> Request:
Carry none of the pictures over; write out the complete data exactly.

═══ Supplied entries ═══

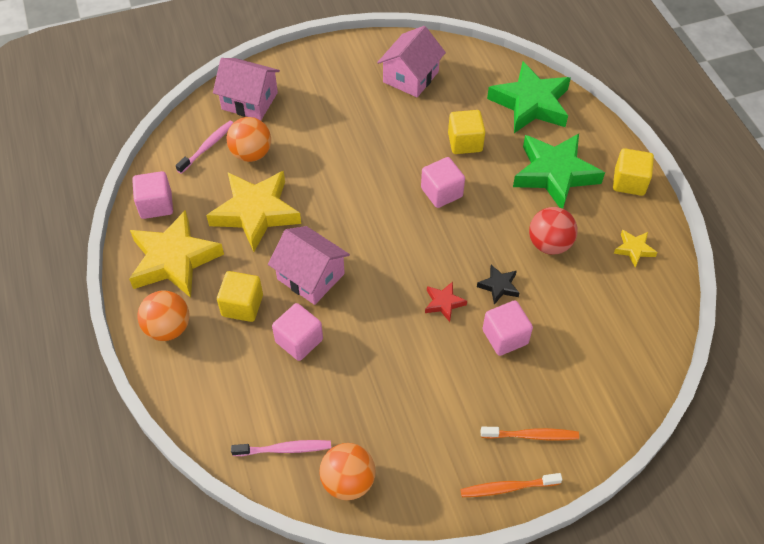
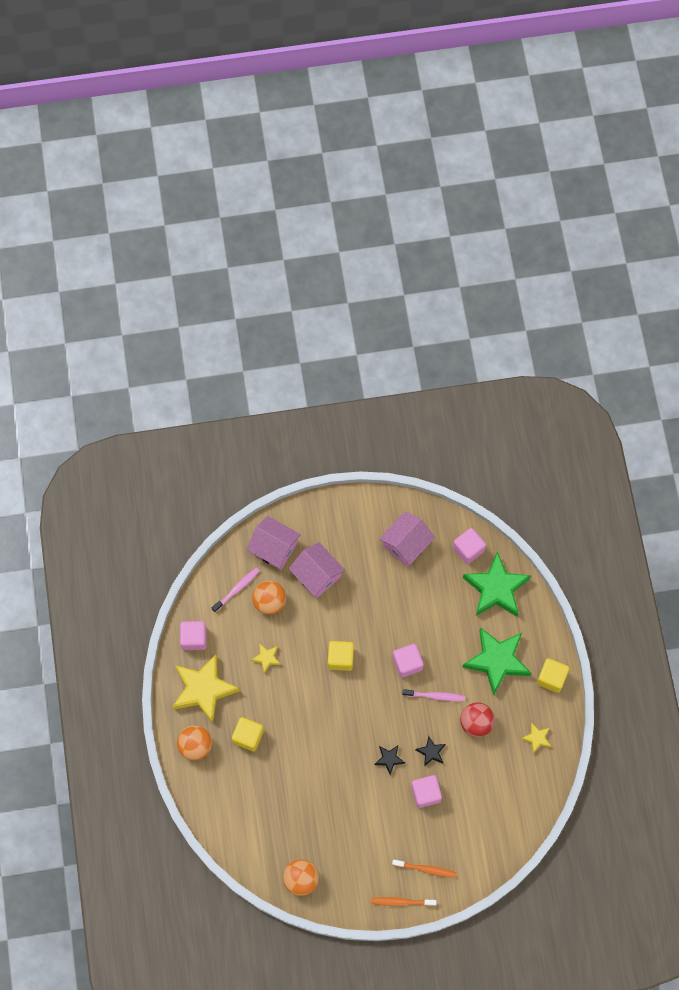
camera: 10 degrees right, 15 degrees up
yellow star [206,171,301,252] -> yellow star [251,644,281,673], size x0.44
pink toothbrush [231,440,331,456] -> pink toothbrush moved to [402,689,465,701]
pink house [268,226,350,305] -> pink house moved to [289,542,345,598]
pink cube [272,303,323,361] -> pink cube moved to [453,528,486,564]
red star [425,281,467,322] -> black star [374,745,405,775]
yellow cube [448,110,486,154] -> yellow cube moved to [328,641,354,671]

═══

> Answer to the exercise:
camera: 10 degrees right, 15 degrees up
yellow star [206,171,301,252] -> yellow star [251,644,281,673], size x0.44
pink toothbrush [231,440,331,456] -> pink toothbrush moved to [402,689,465,701]
pink house [268,226,350,305] -> pink house moved to [289,542,345,598]
pink cube [272,303,323,361] -> pink cube moved to [453,528,486,564]
red star [425,281,467,322] -> black star [374,745,405,775]
yellow cube [448,110,486,154] -> yellow cube moved to [328,641,354,671]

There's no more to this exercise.